___ Data ___

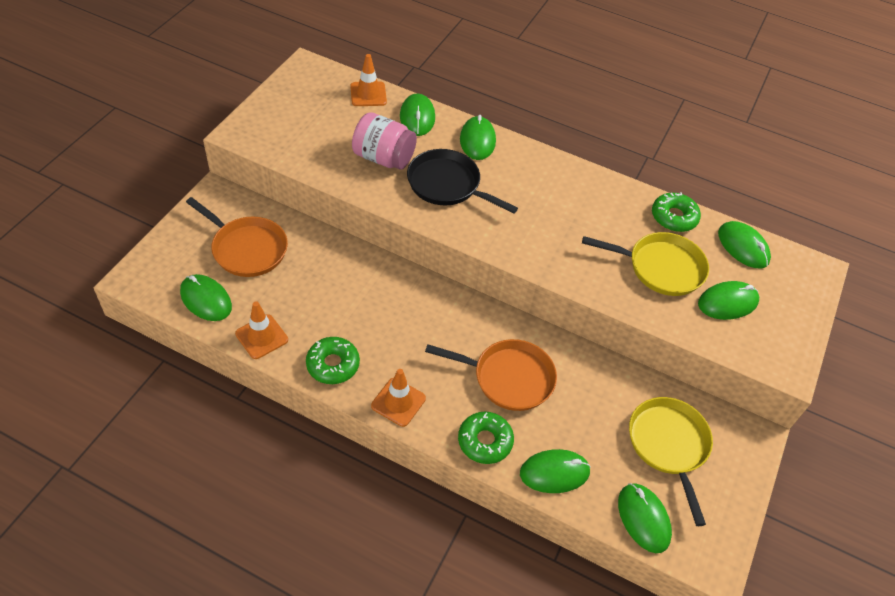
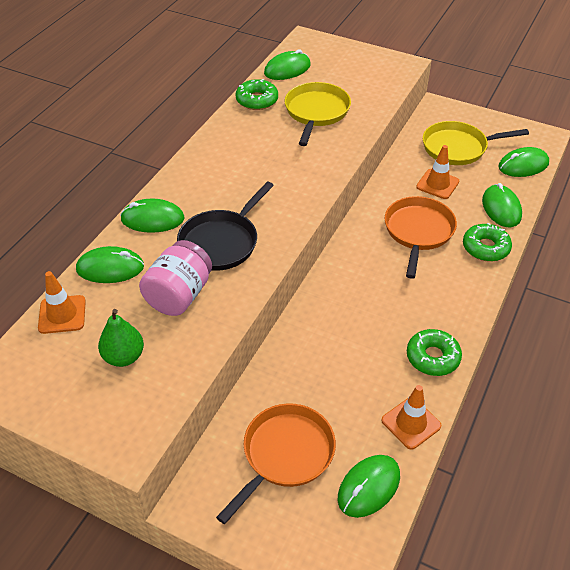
camera: 85 degrees left, 5 degrees down
(321, 128) = (124, 357): none -> green pear
(398, 402) = (462, 305): orange traffic cone -> orange traffic cone (437, 184)
(727, 302) = (347, 83): green mouse -> none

___

> _Exercise prompt_
Copy every line in the data above that has the string "green" in it.

> _Worked solution_
(321, 128) = (124, 357): none -> green pear
(727, 302) = (347, 83): green mouse -> none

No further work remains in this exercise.